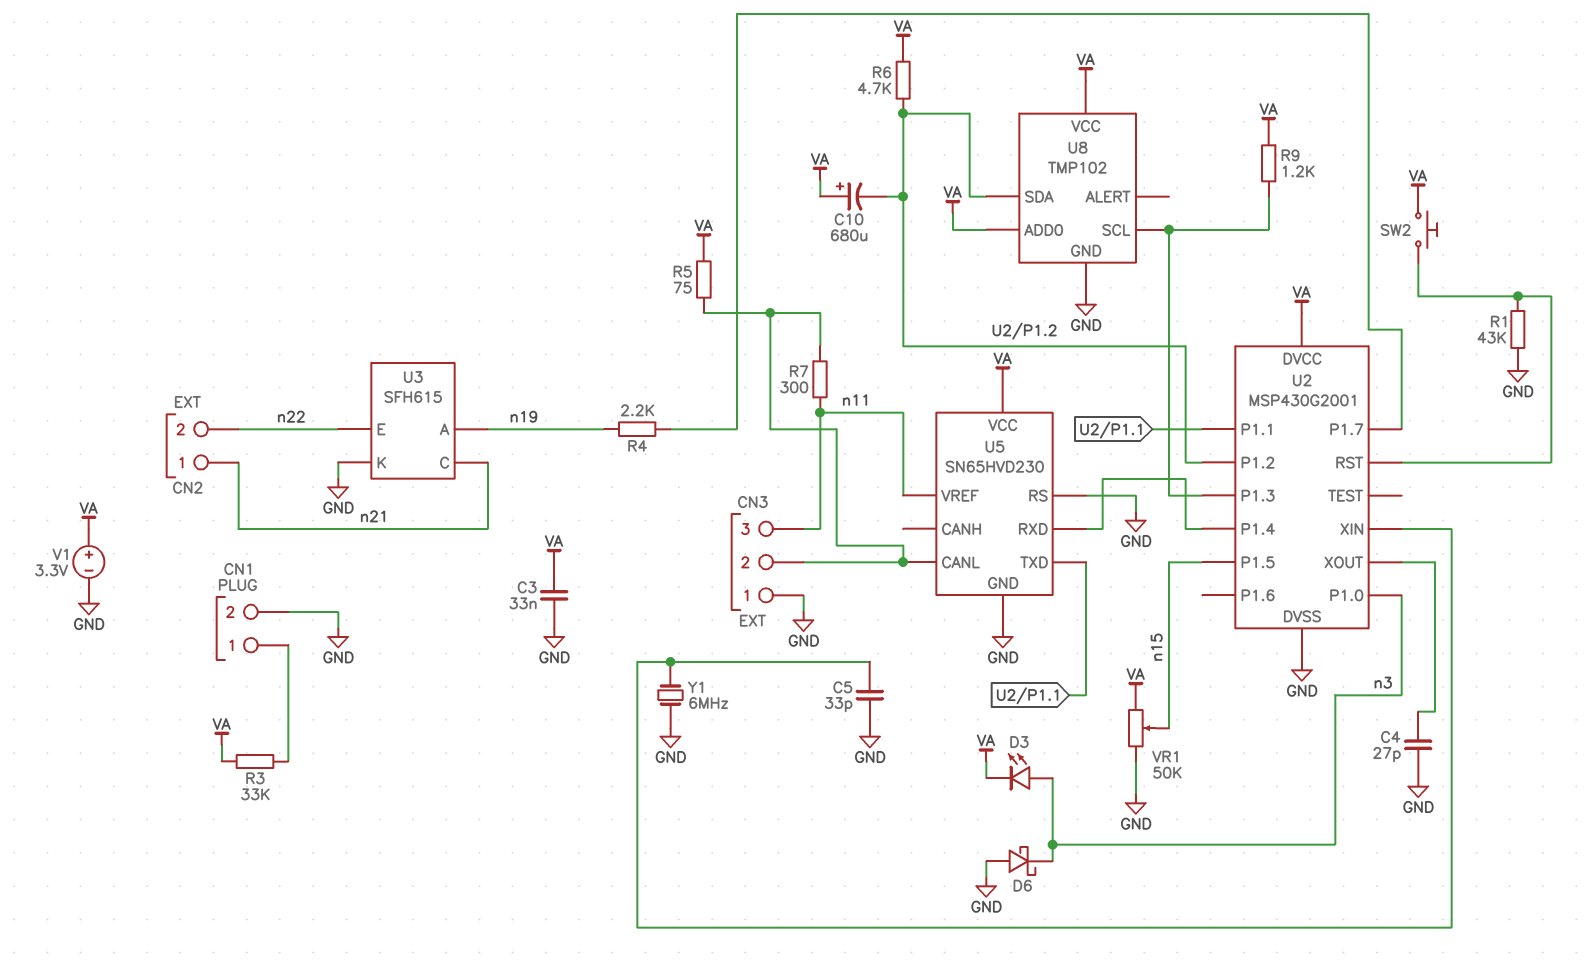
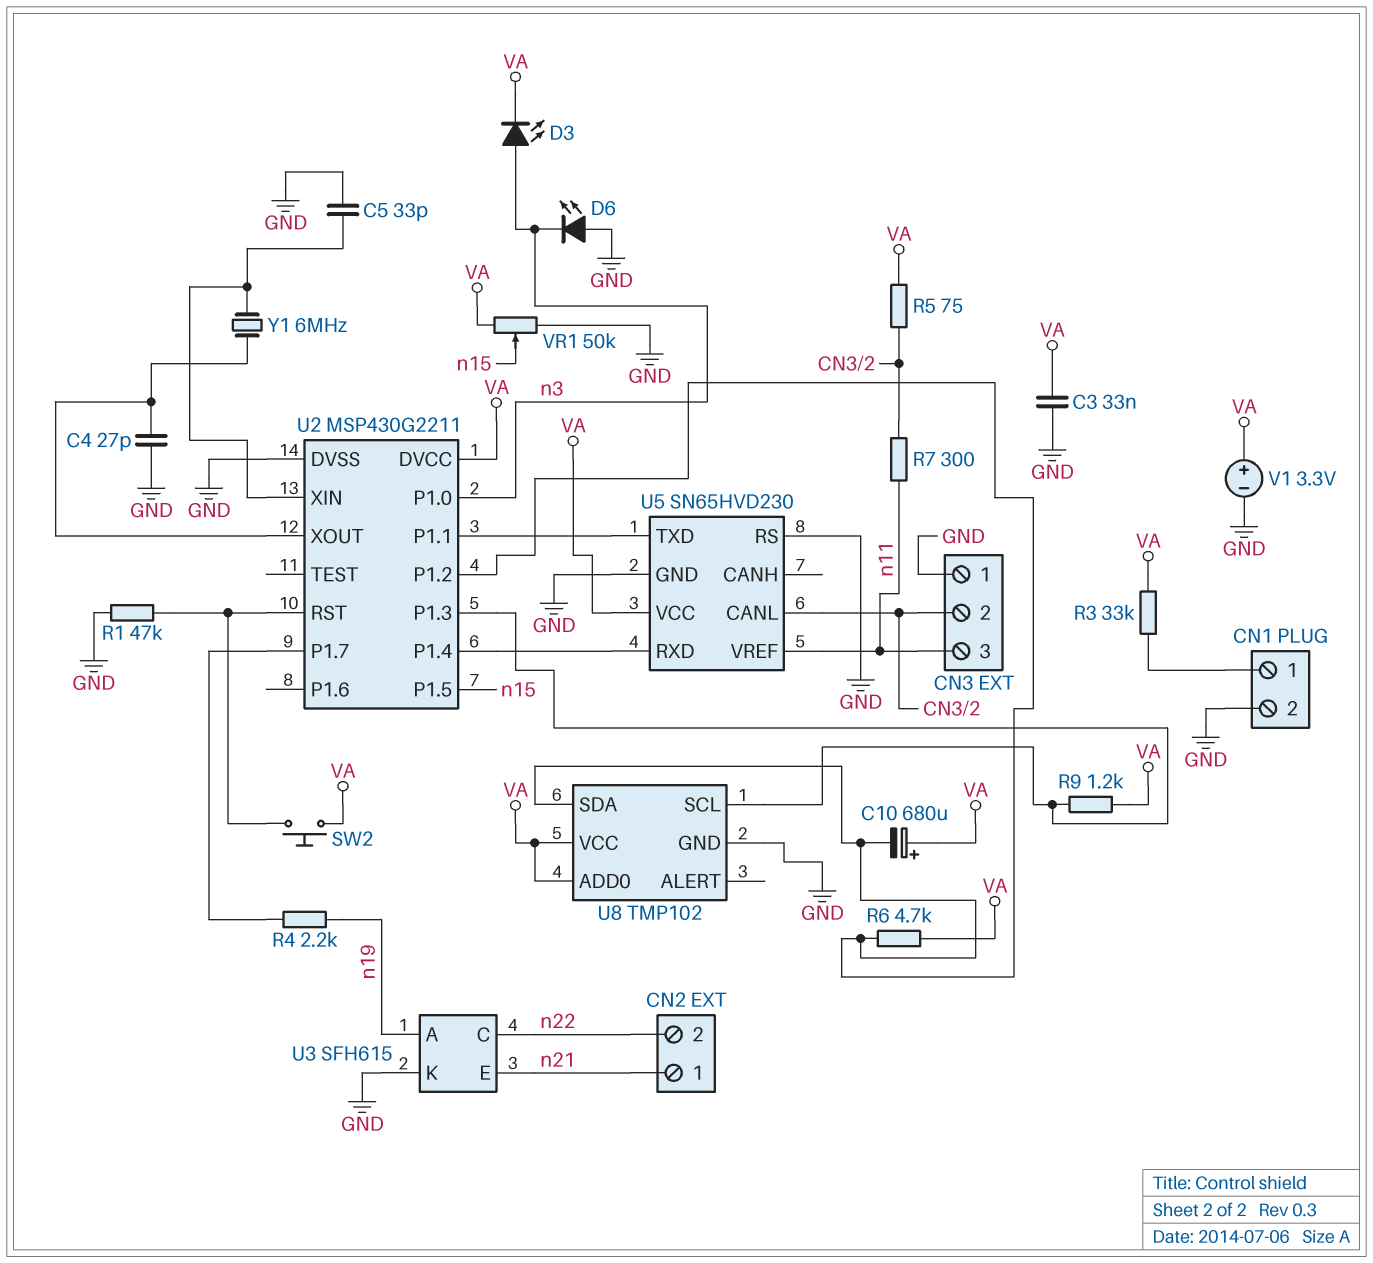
D6: schottky (A GND, K n3) -> LED (A GND, K n3)
R1: 43k (GND, U2/RST) -> 47k (GND, U2/RST)
U2: MSP430G2001 -> MSP430G2211
U3 pin C: n21 -> n22
U3 pin E: n22 -> n21
Y1: 6MHz (GND, U2/XIN) -> 6MHz (U2/XIN, U2/XOUT)

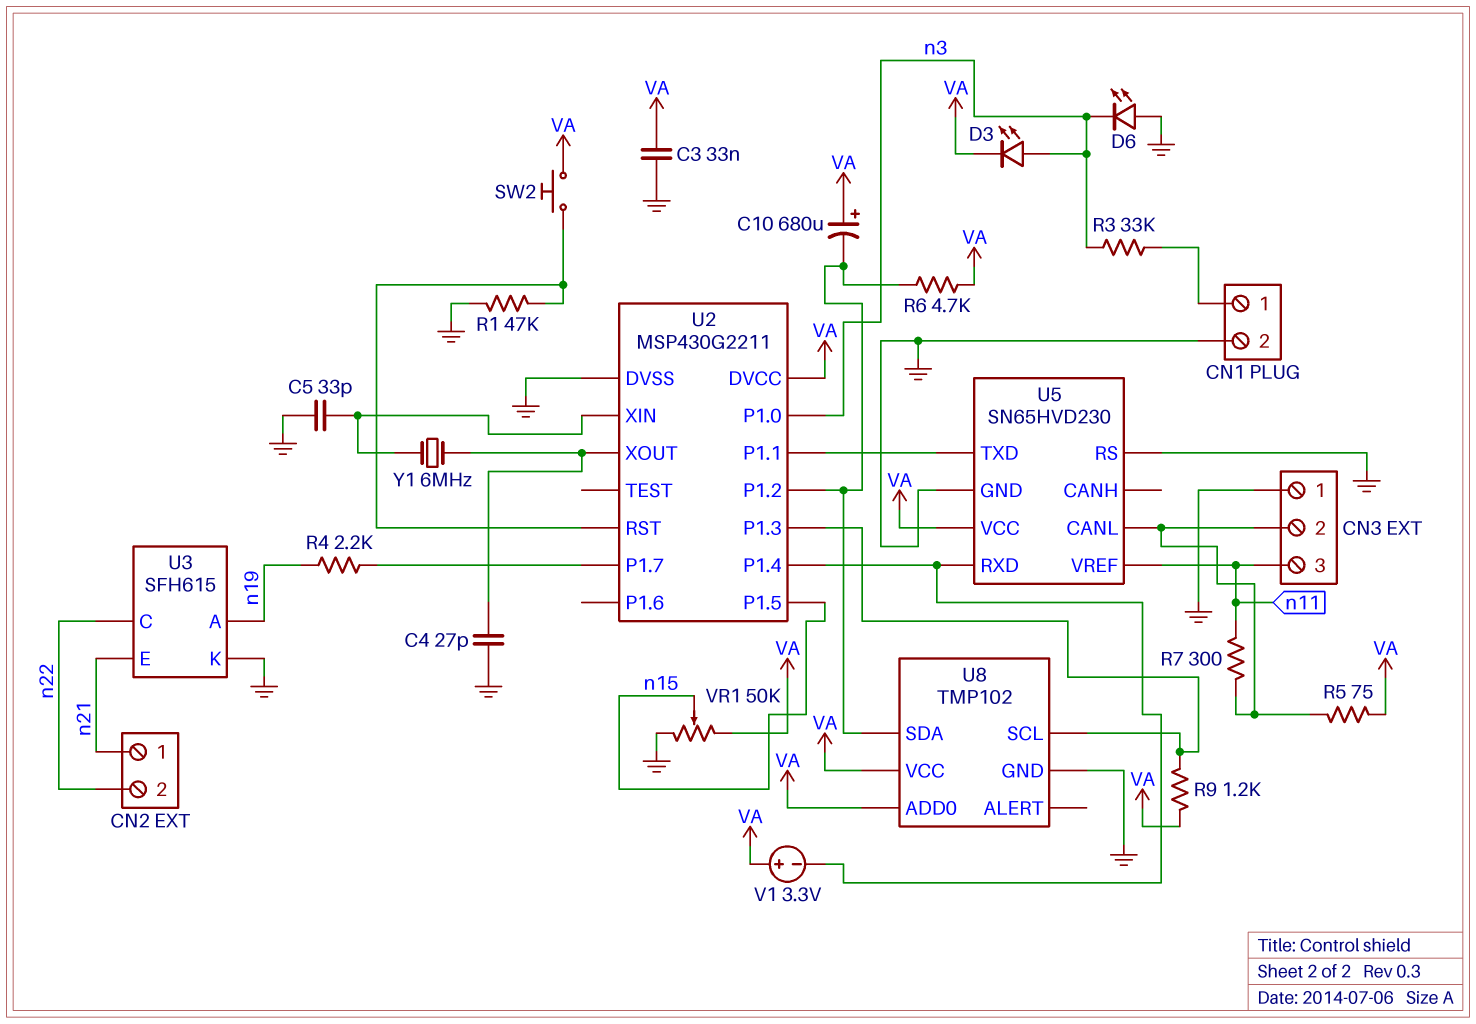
R3: 33k (CN1/1, VA) -> 33k (CN1/1, n3)
V1: 3.3V (plus VA, minus GND) -> 3.3V (plus VA, minus U2/P1.4)

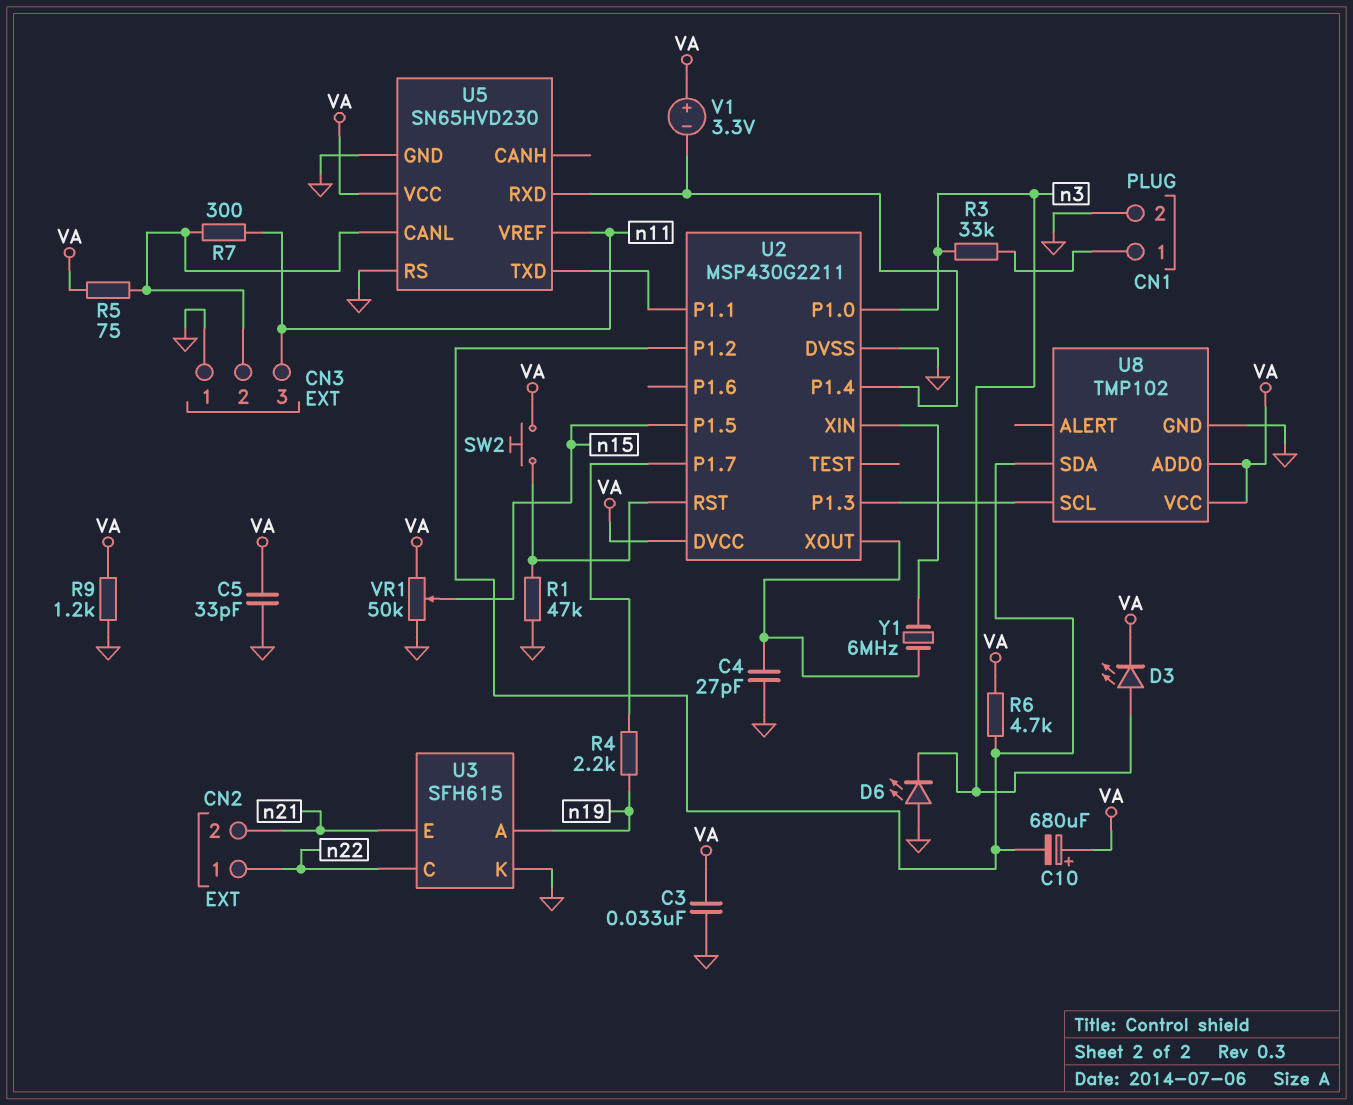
C5: 33pF (GND, U2/XIN) -> 33pF (GND, VA)
CN2 pin 1: n21 -> n22
CN2 pin 2: n22 -> n21
R9: 1.2k (U2/P1.3, VA) -> 1.2k (GND, VA)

--- --- ---

An exact copy of the listing above, minus its pictures, is what is needed here.

D6: schottky (A GND, K n3) -> LED (A GND, K n3)
R1: 43k (GND, U2/RST) -> 47k (GND, U2/RST)
U2: MSP430G2001 -> MSP430G2211
U3 pin C: n21 -> n22
U3 pin E: n22 -> n21
Y1: 6MHz (GND, U2/XIN) -> 6MHz (U2/XIN, U2/XOUT)

R3: 33k (CN1/1, VA) -> 33k (CN1/1, n3)
V1: 3.3V (plus VA, minus GND) -> 3.3V (plus VA, minus U2/P1.4)

C5: 33pF (GND, U2/XIN) -> 33pF (GND, VA)
CN2 pin 1: n21 -> n22
CN2 pin 2: n22 -> n21
R9: 1.2k (U2/P1.3, VA) -> 1.2k (GND, VA)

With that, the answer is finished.